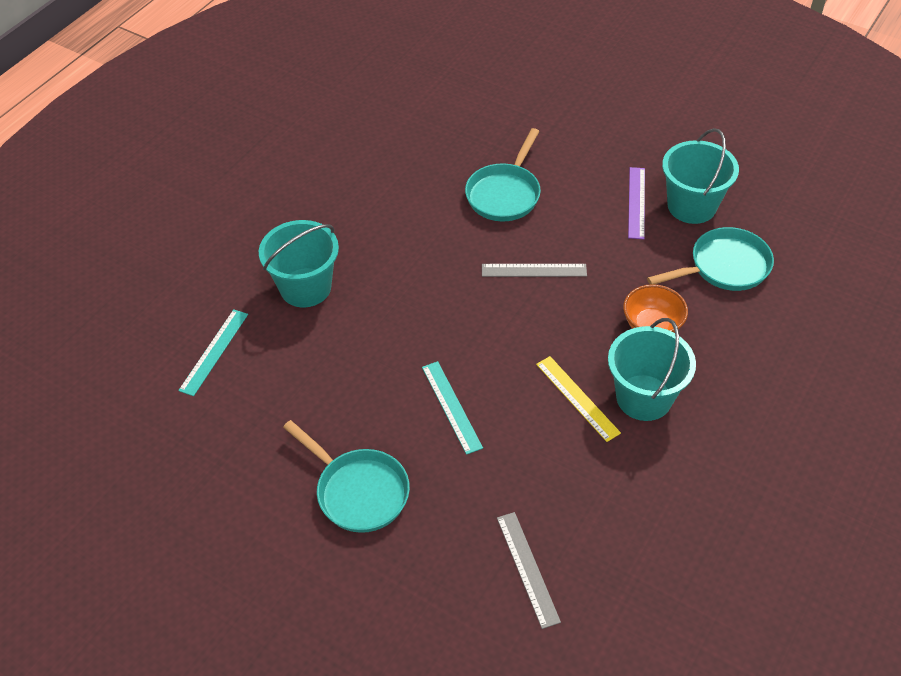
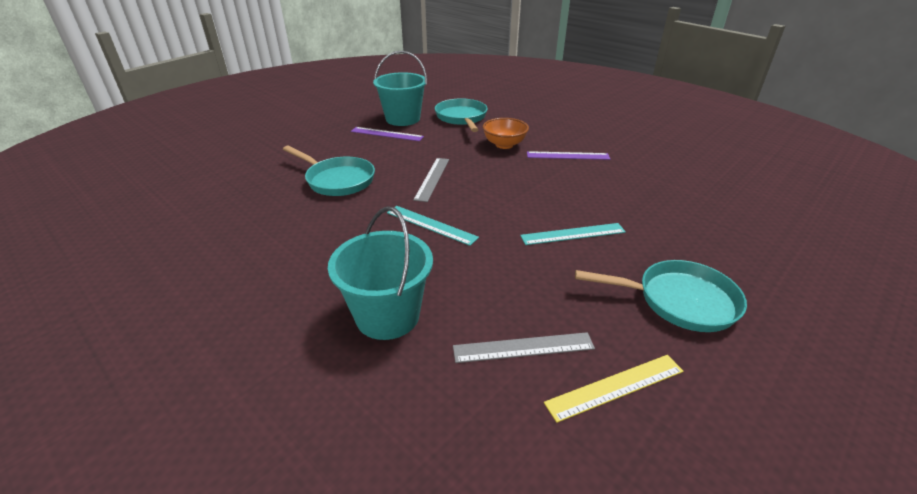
camera: 80 degrees left, 15 degrees down
(214, 351) = (465, 421): turquoise ruler -> turquoise ruler (431, 225)
(358, 491) = (679, 301): turquoise pan -> turquoise pan turned 45 degrees clockwise
(527, 568) = (731, 218): grey ruler -> grey ruler (523, 347)
(577, 398) = (566, 178): yellow ruler -> yellow ruler (615, 387)
(644, 397) = (567, 156): turquoise bucket -> purple ruler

* * * * * * *

- _WORK ITEM_
All of the lines above should be retyped precisely, apart from the pictures.

- _COMPLETED EXERCISE_
camera: 80 degrees left, 15 degrees down
(214, 351) = (465, 421): turquoise ruler -> turquoise ruler (431, 225)
(358, 491) = (679, 301): turquoise pan -> turquoise pan turned 45 degrees clockwise
(527, 568) = (731, 218): grey ruler -> grey ruler (523, 347)
(577, 398) = (566, 178): yellow ruler -> yellow ruler (615, 387)
(644, 397) = (567, 156): turquoise bucket -> purple ruler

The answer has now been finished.